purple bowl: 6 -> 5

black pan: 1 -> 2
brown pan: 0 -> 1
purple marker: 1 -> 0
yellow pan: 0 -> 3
□ □ □ □
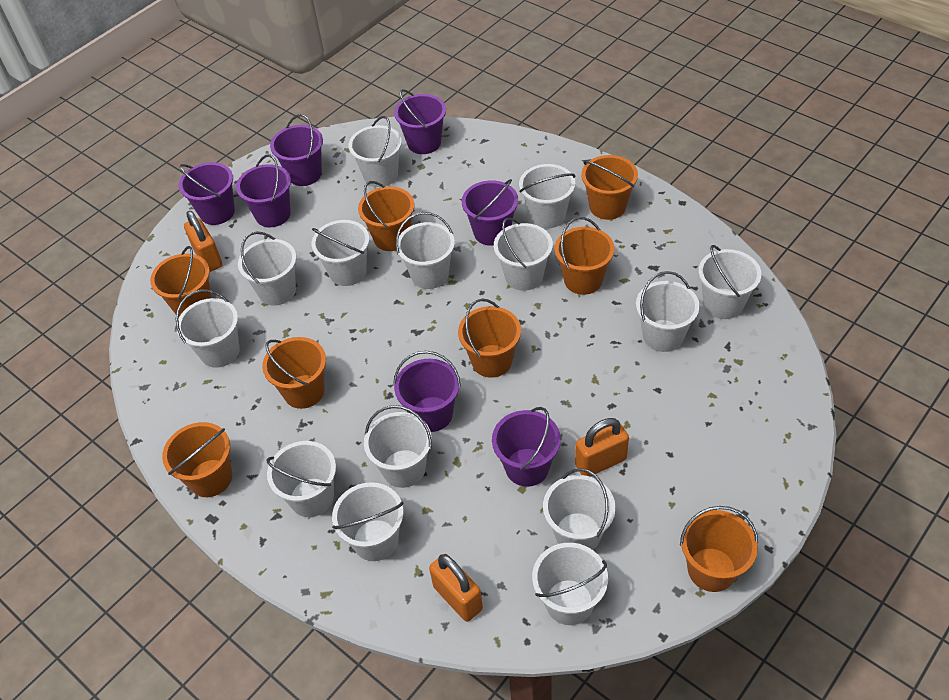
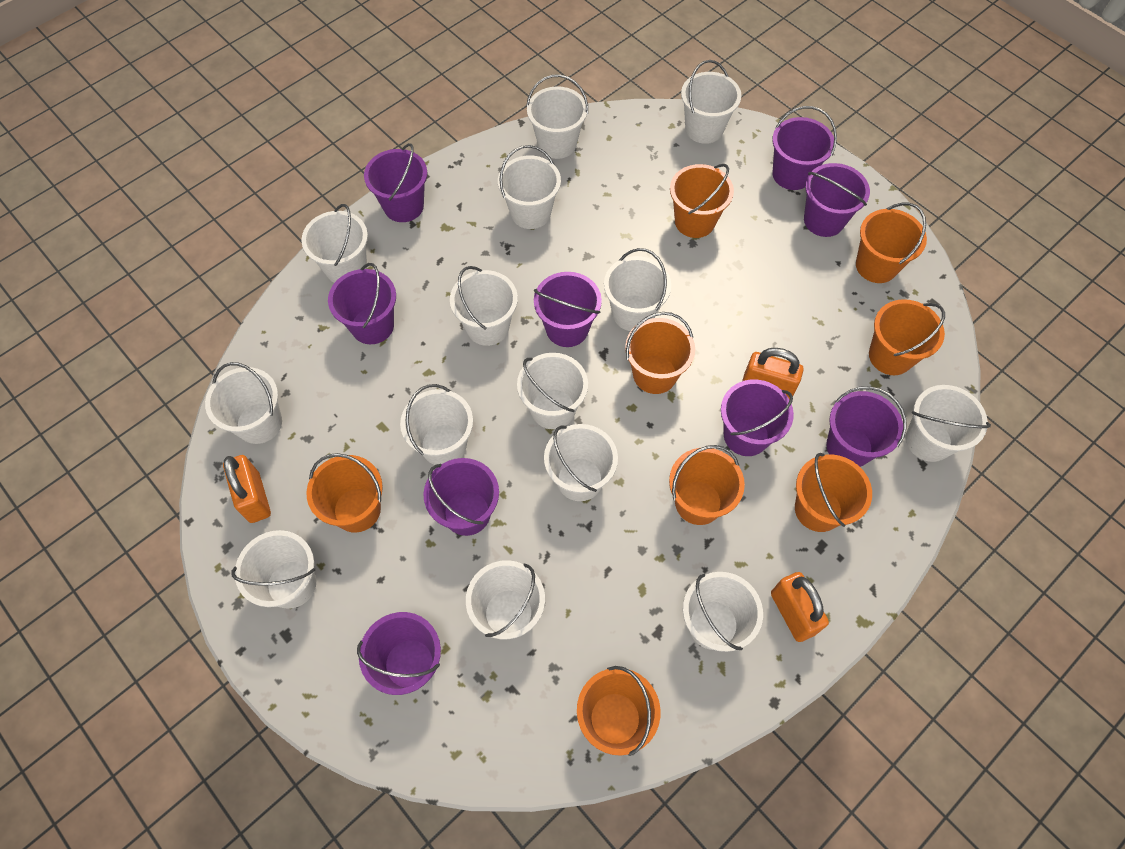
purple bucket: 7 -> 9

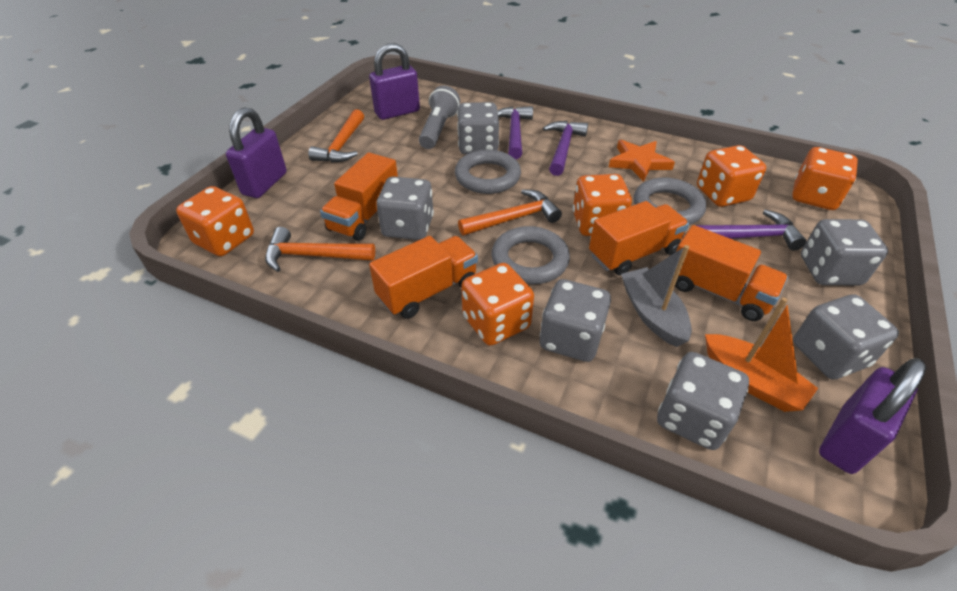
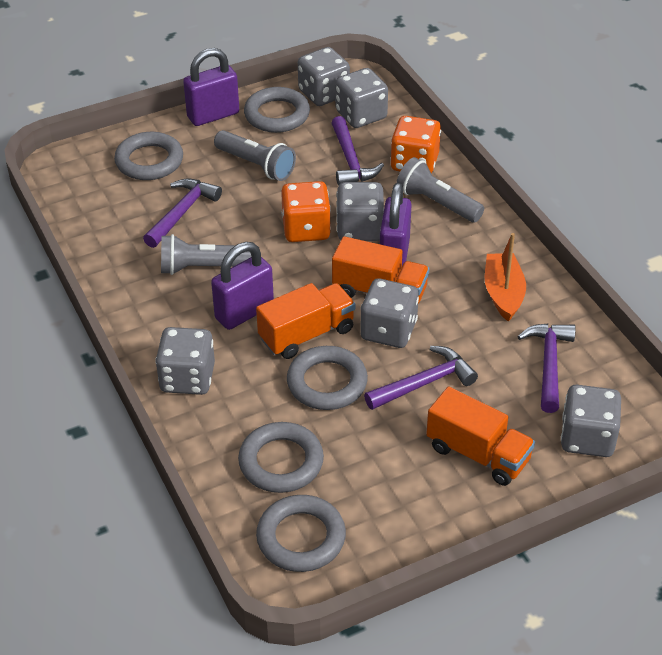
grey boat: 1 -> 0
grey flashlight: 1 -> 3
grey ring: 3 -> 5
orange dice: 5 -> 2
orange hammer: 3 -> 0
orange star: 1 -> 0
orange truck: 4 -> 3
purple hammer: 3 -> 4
□ □ □ □
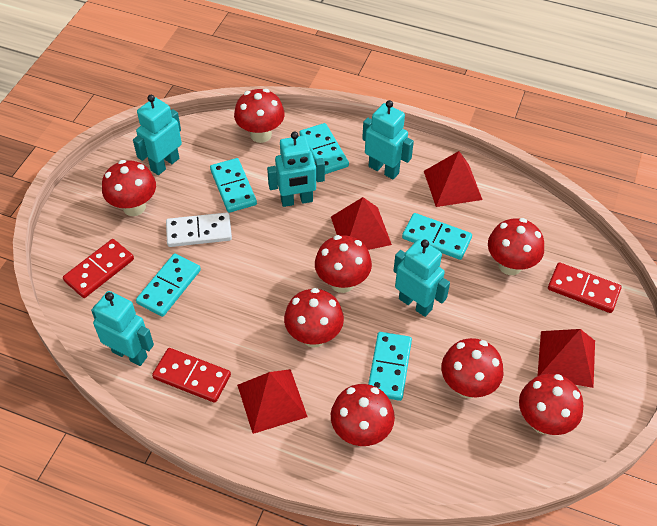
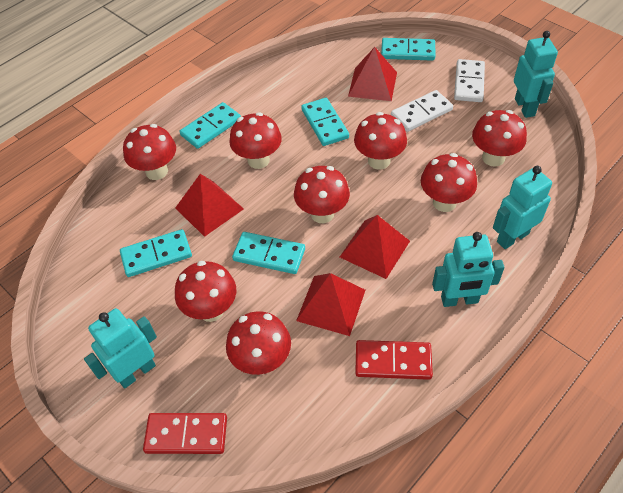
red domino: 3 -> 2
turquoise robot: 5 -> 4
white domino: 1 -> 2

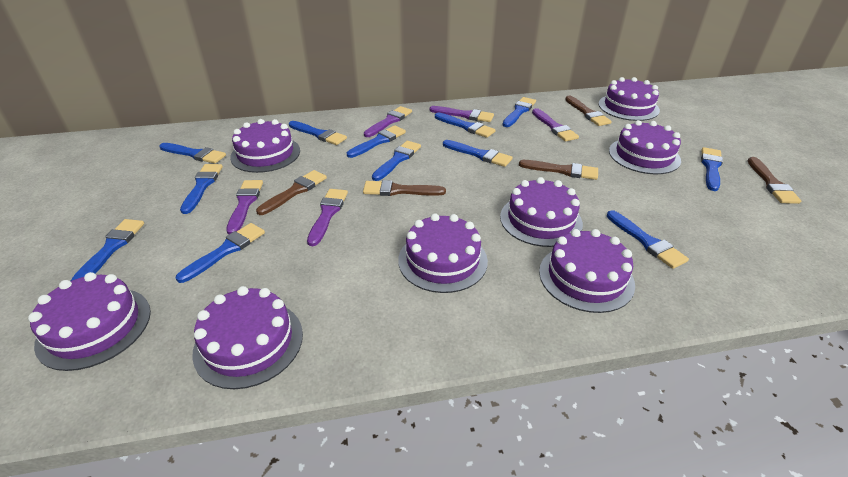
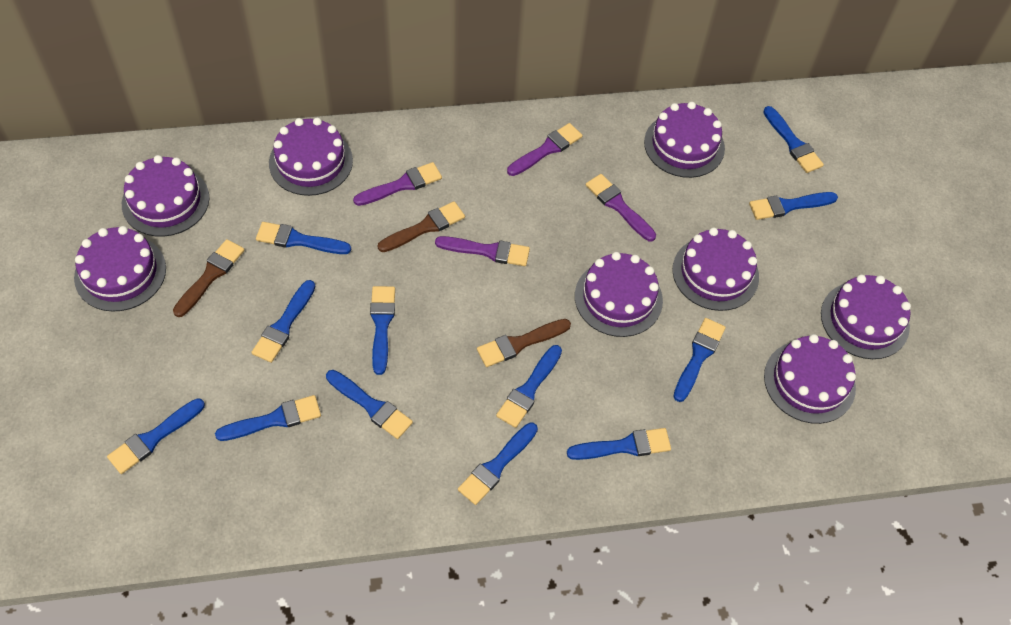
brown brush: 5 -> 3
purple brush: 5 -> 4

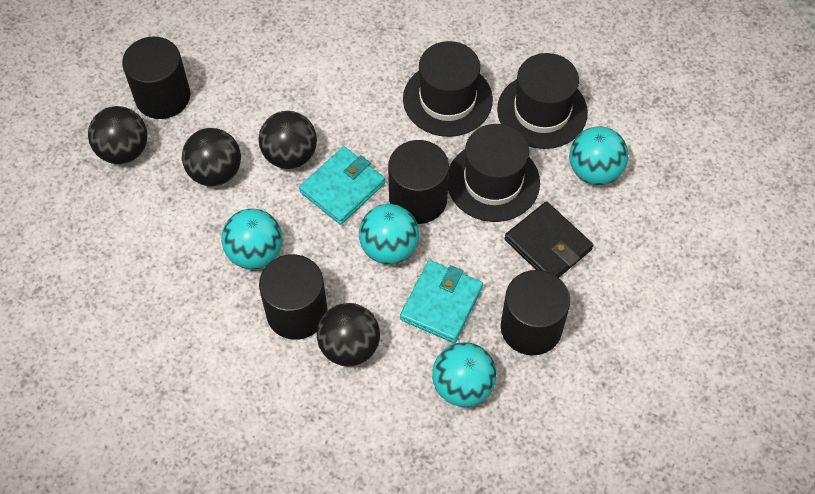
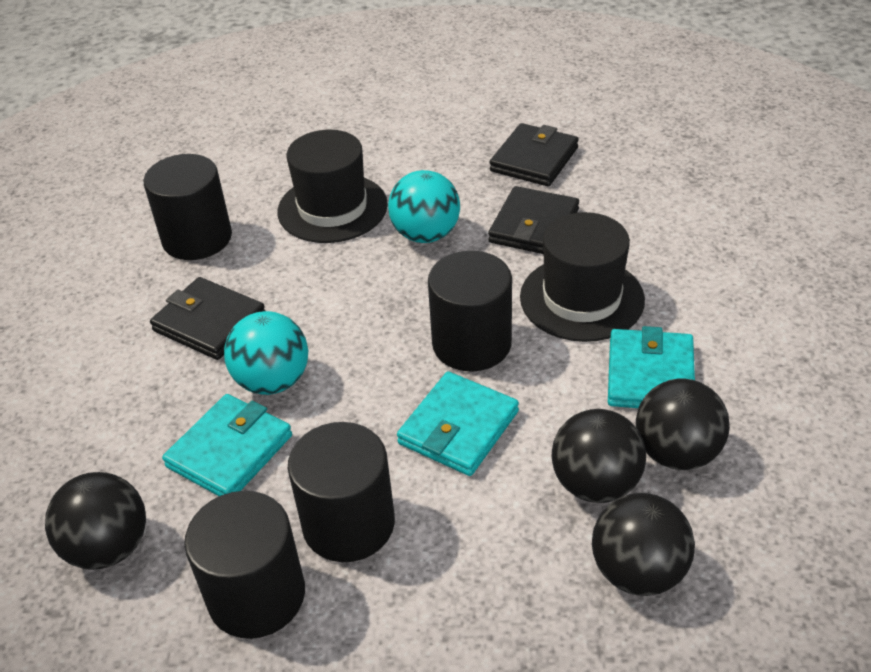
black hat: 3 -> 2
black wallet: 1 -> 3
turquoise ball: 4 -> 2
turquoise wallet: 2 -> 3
□ □ □ □
*Problem*: For the material above, reproduce exactly the lines from the line with "orange hammer: 3 -> 0" to the line with "purple hammer: 3 -> 4", inclusive, and exclude all others.

*Solved exercise*:
orange hammer: 3 -> 0
orange star: 1 -> 0
orange truck: 4 -> 3
purple hammer: 3 -> 4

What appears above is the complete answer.